**What you are asked to do:**
Pictures must be dropped from the copy of the entries below; all else is returned exactly.

Extracted data entries
_ _ _ _
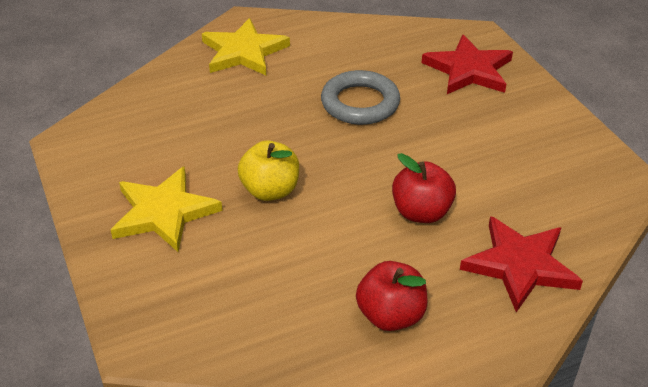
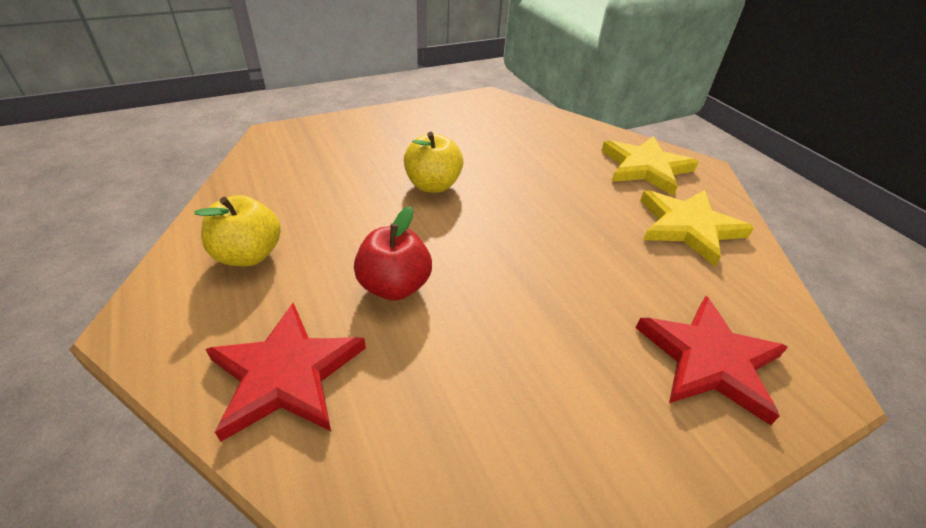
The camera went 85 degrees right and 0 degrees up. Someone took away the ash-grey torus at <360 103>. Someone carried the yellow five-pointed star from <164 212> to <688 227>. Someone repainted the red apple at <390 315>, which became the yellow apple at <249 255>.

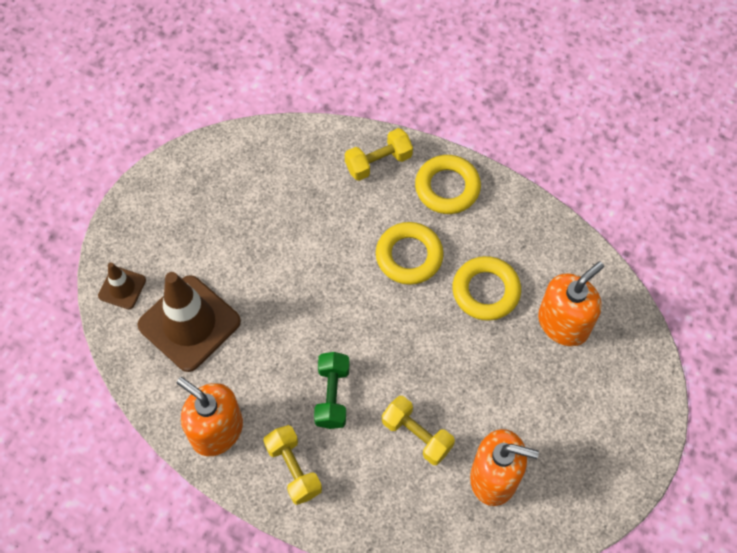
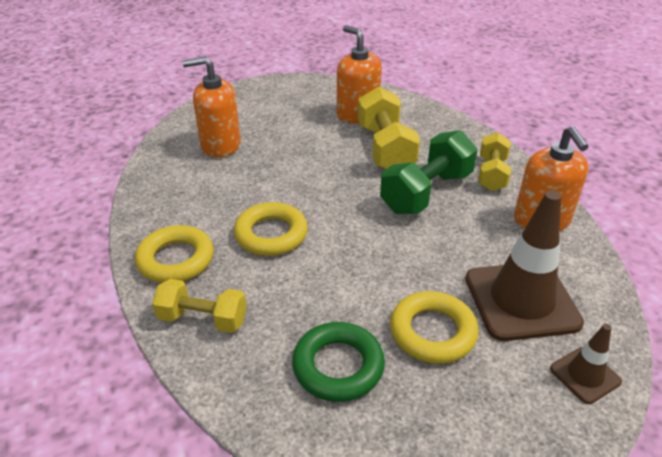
The camera went 140 degrees left and 25 degrees down. Someone carried the yellow torus from <486 291> to <432 332>. Someone scaled the emerald hand weight at <332 395> by 1.56. Someone scaled the yellow hand weight at <417 435> by 1.56. Someone put down the emerald torus at <338 366>.

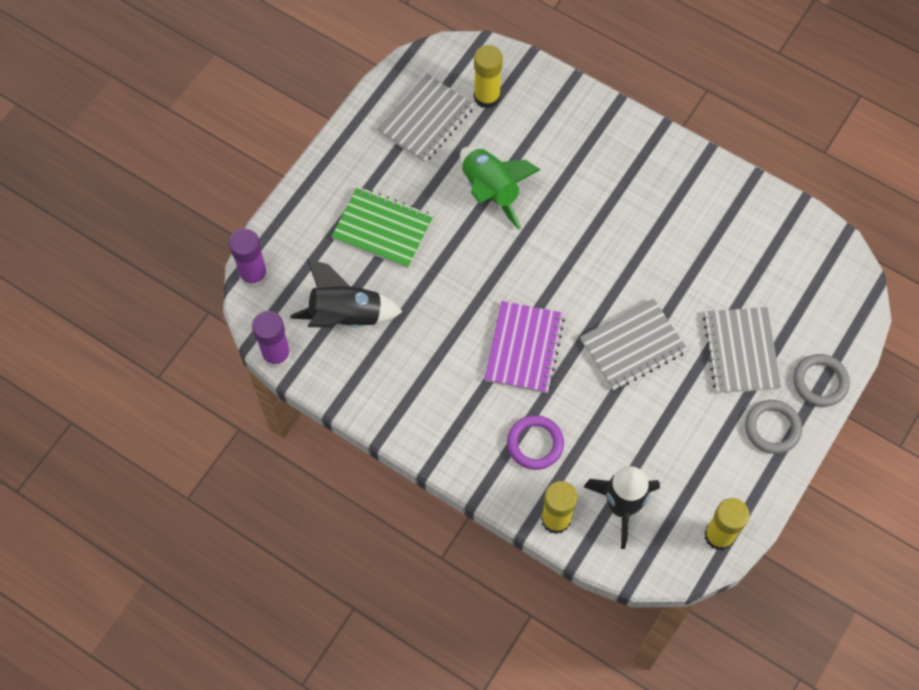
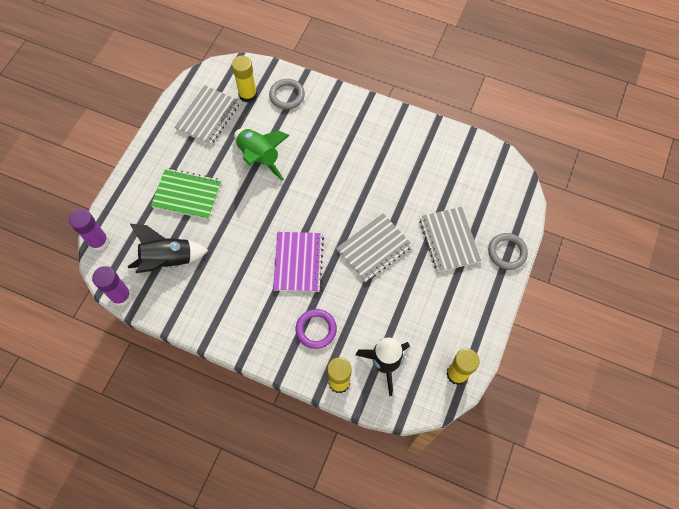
The camera went 10 degrees left and 0 degrees up. Someone carried the ash-grey torus from <772 428> to <287 96>.

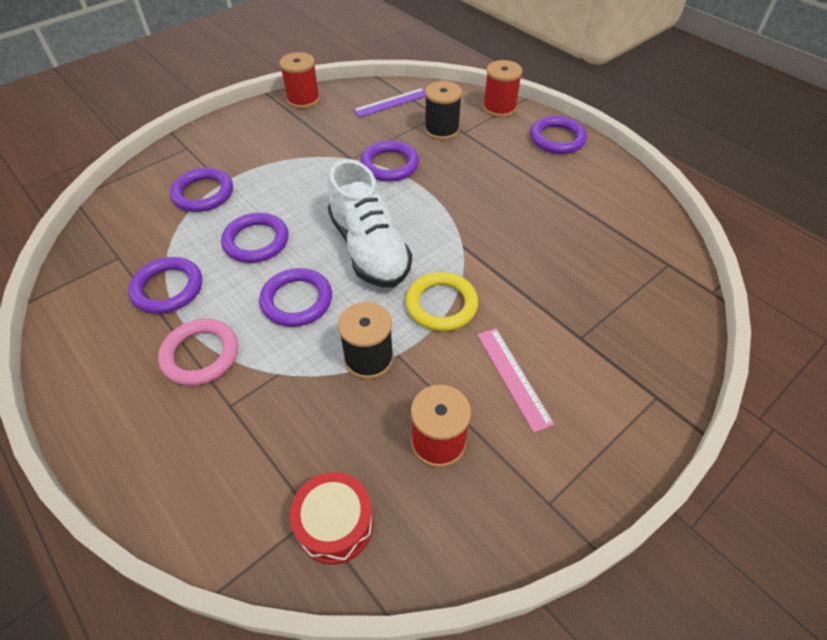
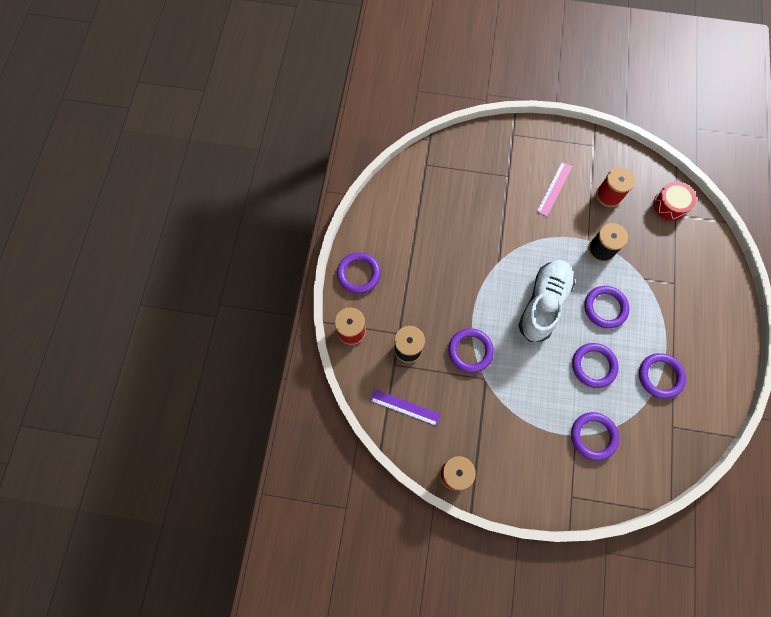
The camera went 130 degrees left and 20 degrees up. Someone took away the yellow torus at <441 304>. Someone took away the pink torus at <200 355>.

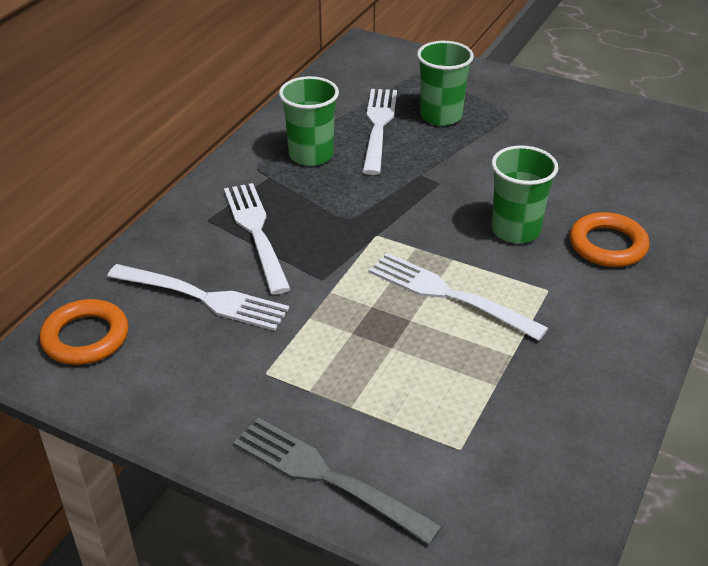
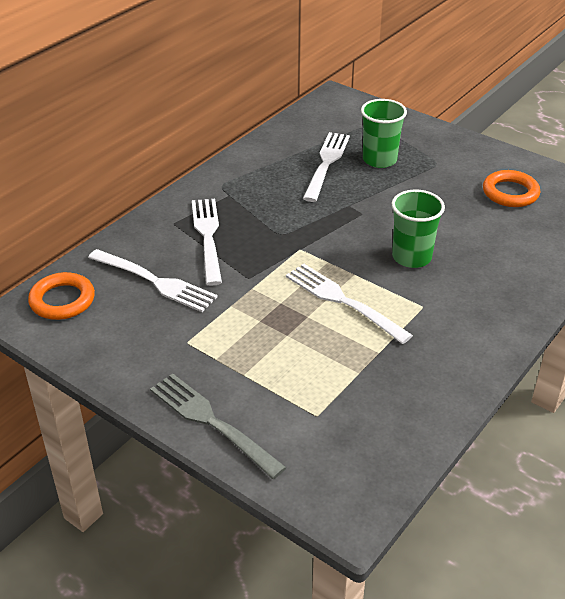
The camera went 10 degrees right and 0 degrees up. Someone took away the emerald beaker at <311 155>. Someone carried the bright orange torus from <607 245> to <510 193>.

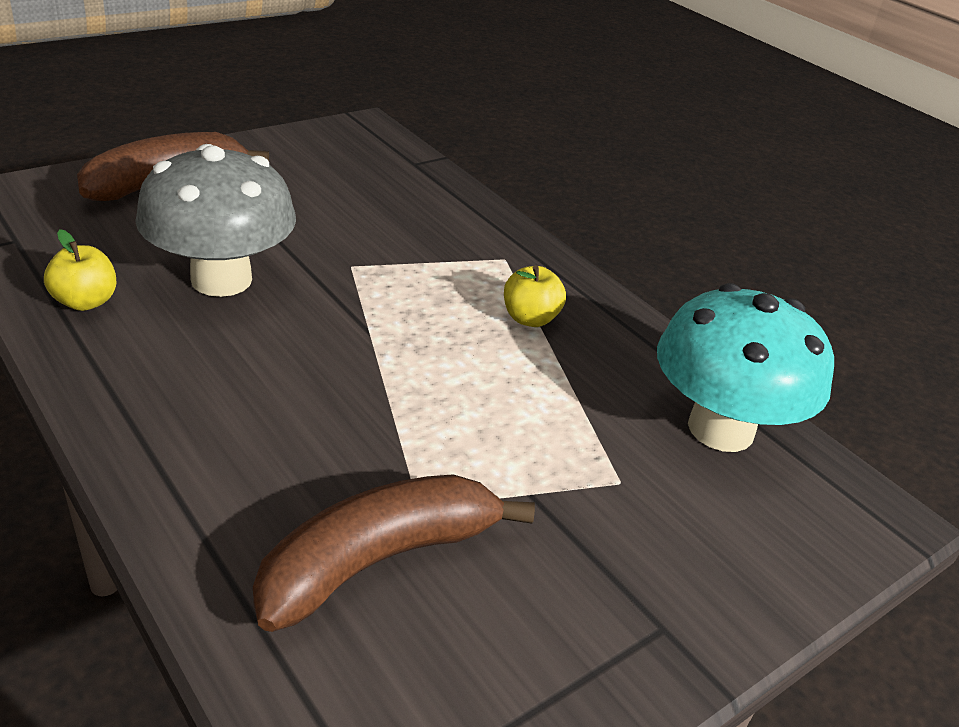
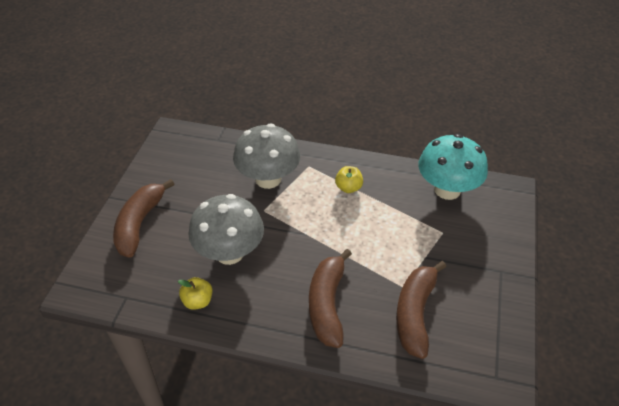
The camera went 35 degrees left and 10 degrees up. Someone put down the ash-grey fungus at <268 179>. Someone put down the brown toy banana at <327 304>.

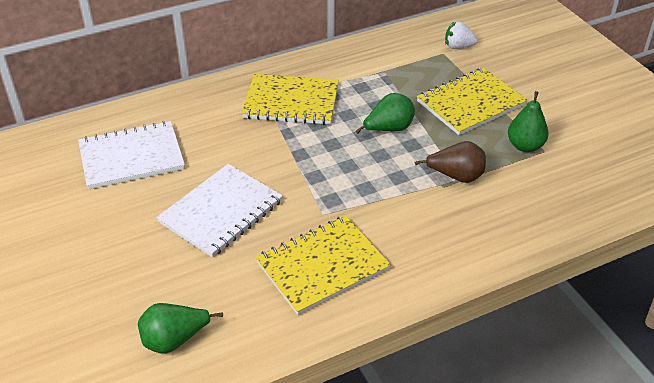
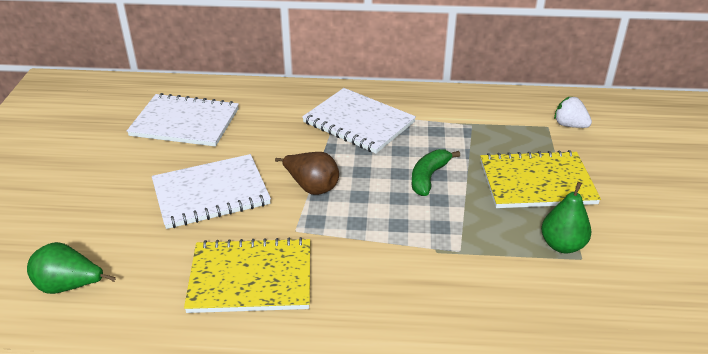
The camera went 30 degrees right and 5 degrees down. Someone repainted the yellow notebook at <291 102>, which became the snow-white notebook at <358 122>. Someone swapped the emerald pear at <388 129> for the emerald toy banana at <428 177>. Someone carried the brown pear from <456 176> to <311 187>.

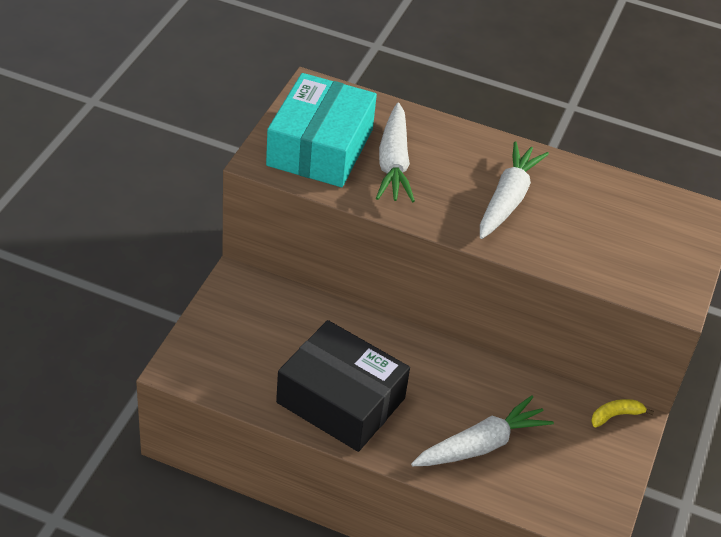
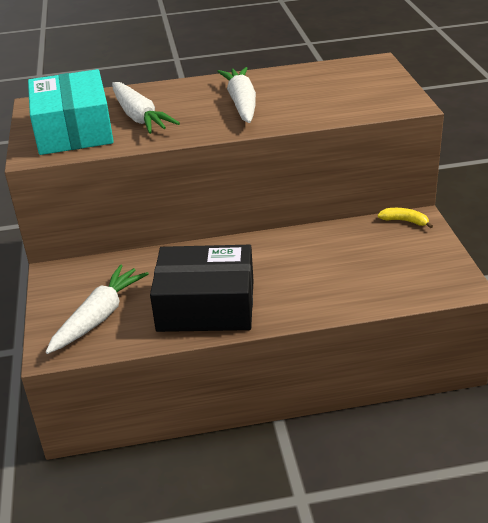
The camera went 25 degrees left and 10 degrees down. Someone carried the snow-white carrot from <481 445> to <99 317>. Someone rotated the yellow toy banana at <616 415> by 75 degrees clockwise.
_ _ _ _
**Answer to the problem:**
The camera went 85 degrees right and 0 degrees up. Someone took away the ash-grey torus at <360 103>. Someone carried the yellow five-pointed star from <164 212> to <688 227>. Someone repainted the red apple at <390 315>, which became the yellow apple at <249 255>.

The camera went 140 degrees left and 25 degrees down. Someone carried the yellow torus from <486 291> to <432 332>. Someone scaled the emerald hand weight at <332 395> by 1.56. Someone scaled the yellow hand weight at <417 435> by 1.56. Someone put down the emerald torus at <338 366>.

The camera went 10 degrees left and 0 degrees up. Someone carried the ash-grey torus from <772 428> to <287 96>.

The camera went 130 degrees left and 20 degrees up. Someone took away the yellow torus at <441 304>. Someone took away the pink torus at <200 355>.

The camera went 10 degrees right and 0 degrees up. Someone took away the emerald beaker at <311 155>. Someone carried the bright orange torus from <607 245> to <510 193>.

The camera went 35 degrees left and 10 degrees up. Someone put down the ash-grey fungus at <268 179>. Someone put down the brown toy banana at <327 304>.

The camera went 30 degrees right and 5 degrees down. Someone repainted the yellow notebook at <291 102>, which became the snow-white notebook at <358 122>. Someone swapped the emerald pear at <388 129> for the emerald toy banana at <428 177>. Someone carried the brown pear from <456 176> to <311 187>.

The camera went 25 degrees left and 10 degrees down. Someone carried the snow-white carrot from <481 445> to <99 317>. Someone rotated the yellow toy banana at <616 415> by 75 degrees clockwise.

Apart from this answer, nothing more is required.